▶ Your assignment:
Your result should be every line of the records below that contains the word "verde".

** Source information follows **

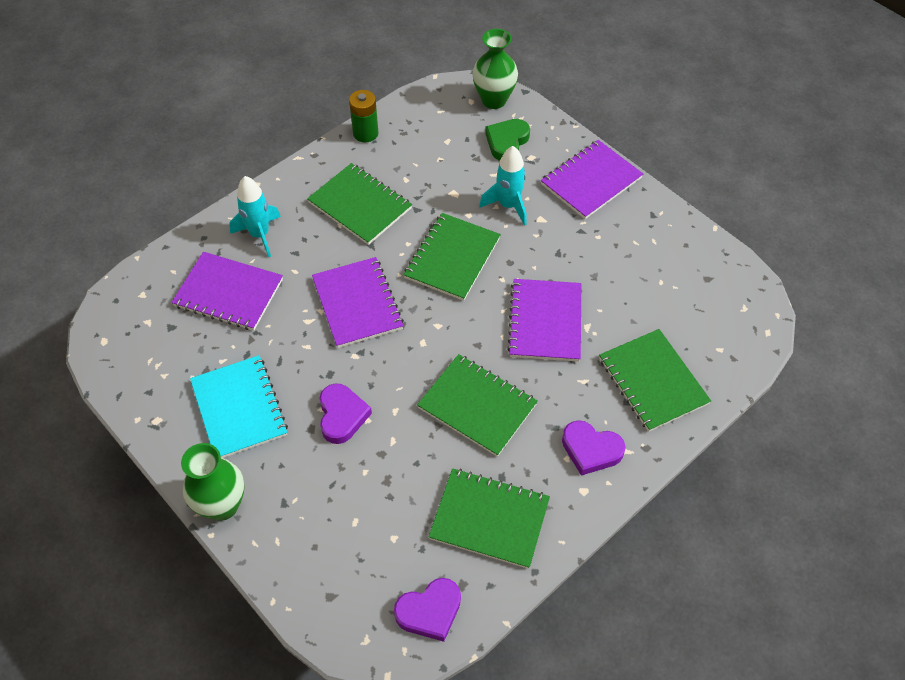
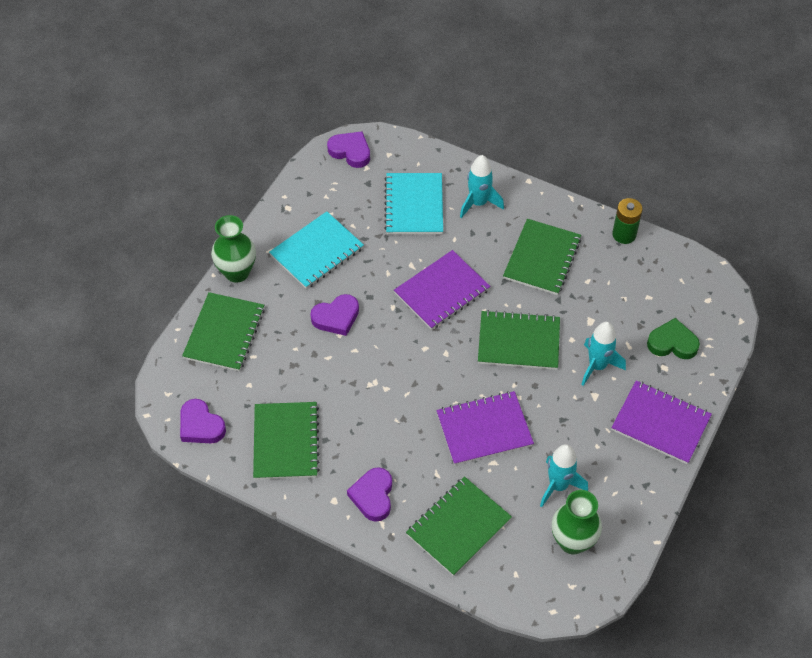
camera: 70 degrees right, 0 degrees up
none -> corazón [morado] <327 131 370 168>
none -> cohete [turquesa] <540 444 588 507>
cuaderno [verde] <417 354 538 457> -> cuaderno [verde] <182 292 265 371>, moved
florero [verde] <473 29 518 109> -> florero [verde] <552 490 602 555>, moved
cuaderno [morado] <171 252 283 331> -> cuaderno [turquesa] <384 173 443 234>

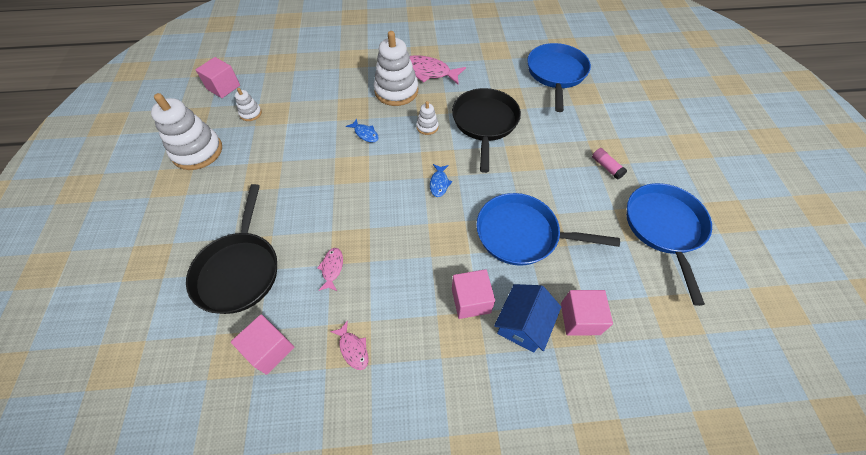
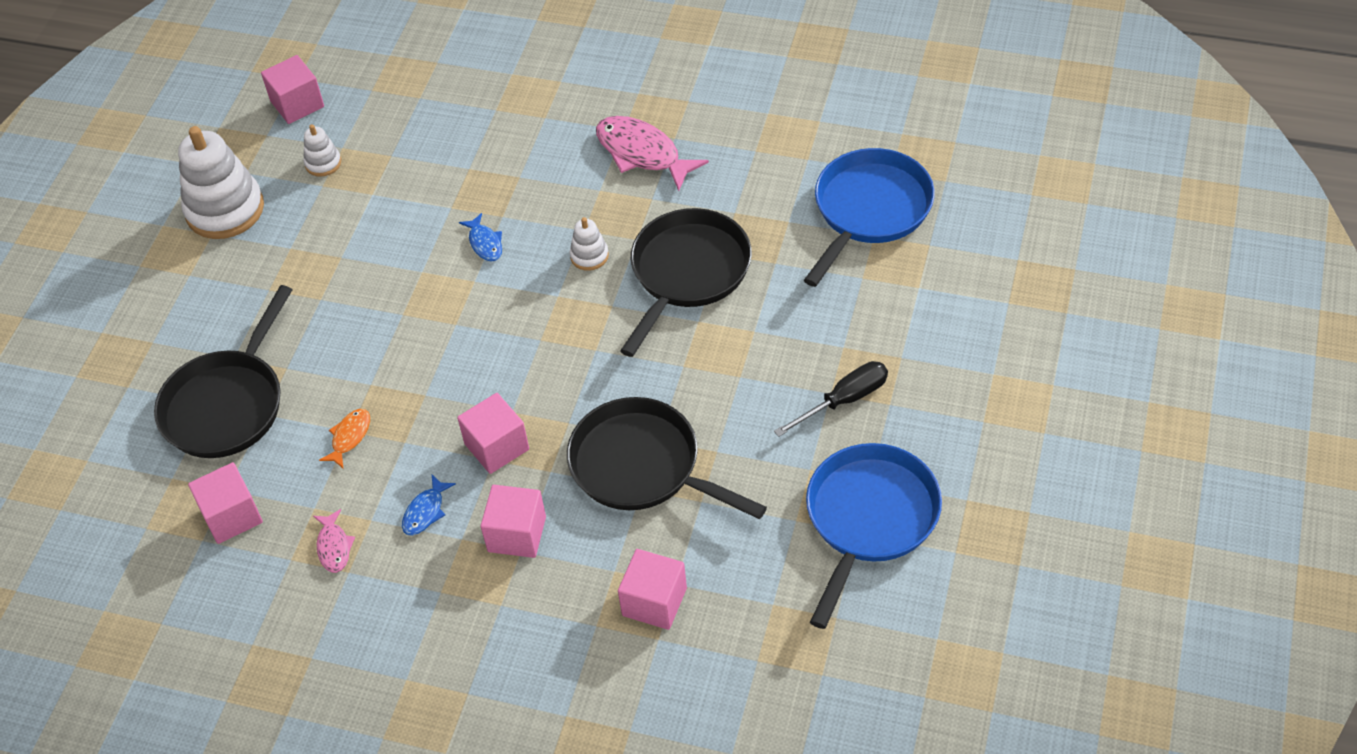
camera: 25 degrees right, 5 degrees down
juguete apilable [blanco] <374 31 418 106> -> none
casa [azul] <494 284 561 352> -> none
none -> cubo [rosa] <457 393 529 474>
pez [azul] <430 164 452 197> -> pez [azul] <402 475 456 536>, moved
barra de pegamento [rosa] <592 148 627 179> -> destornillador [negro] <774 361 888 437>
pez [rosa] <317 248 343 291> -> pez [naranja] <319 409 370 468>
sartén [azul] <476 193 620 266> -> sartén [negro] <567 397 767 519>

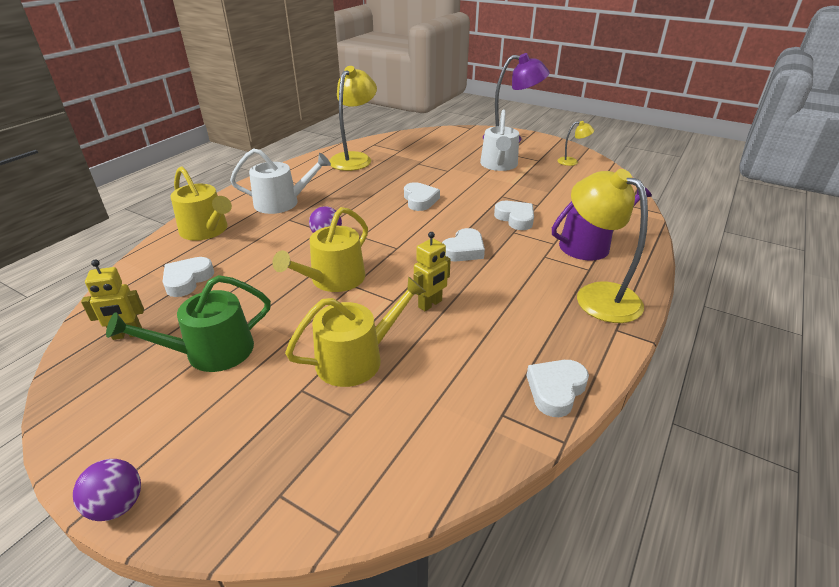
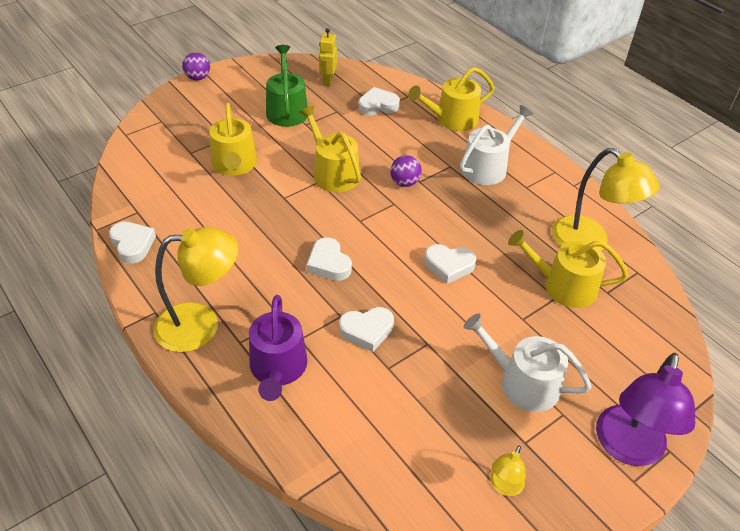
camera: 110 degrees right, 10 degrees up
robot [amarillo] <414 232 451 311> -> none
none -> regadera [amarillo] <508 230 629 308>
corazón [blanco] <162 257 214 297> -> corazón [blanco] <359 87 400 115>, 60 degrees counterclockwise
regadera [blanco] <230 148 331 214> -> regadera [blanco] <460 105 533 185>, 150 degrees counterclockwise

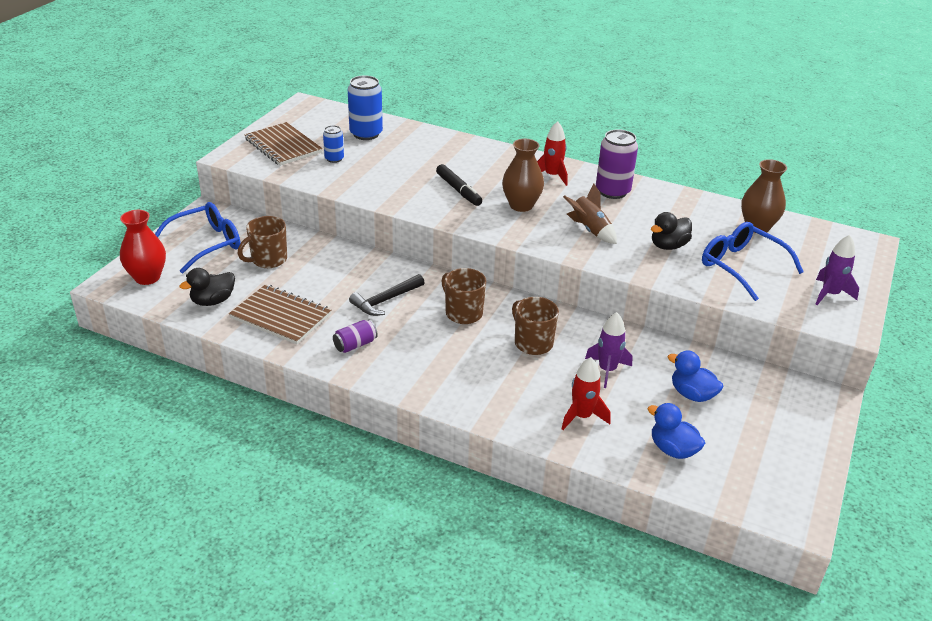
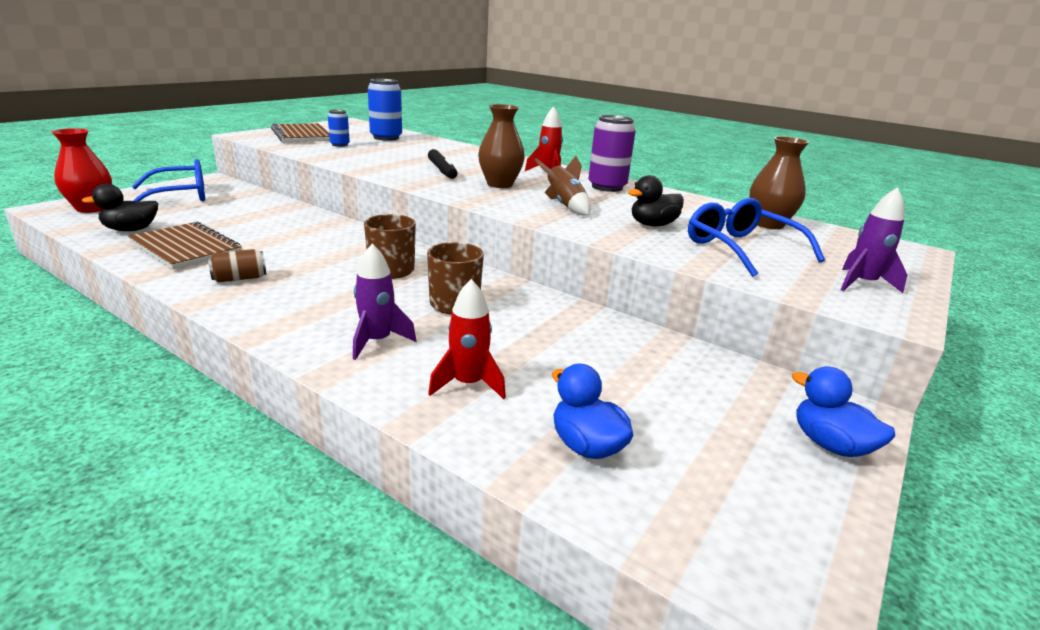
camera: 10 degrees right, 10 degrees down
taza [marrón] <237 216 287 268> -> none
martillo [negro] <349 274 425 316> -> none
cohete [morado] <585 312 632 388> -> cohete [morado] <353 243 416 360>, moved
pato [azul] <668 350 723 402> -> pato [azul] <792 366 895 457>, moved
lata [morado] <333 320 378 353> -> lata [marrón] <208 249 266 282>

** End of Source information **

▶ Result of this task:
cuaderno [verde] <417 354 538 457> -> cuaderno [verde] <182 292 265 371>, moved
florero [verde] <473 29 518 109> -> florero [verde] <552 490 602 555>, moved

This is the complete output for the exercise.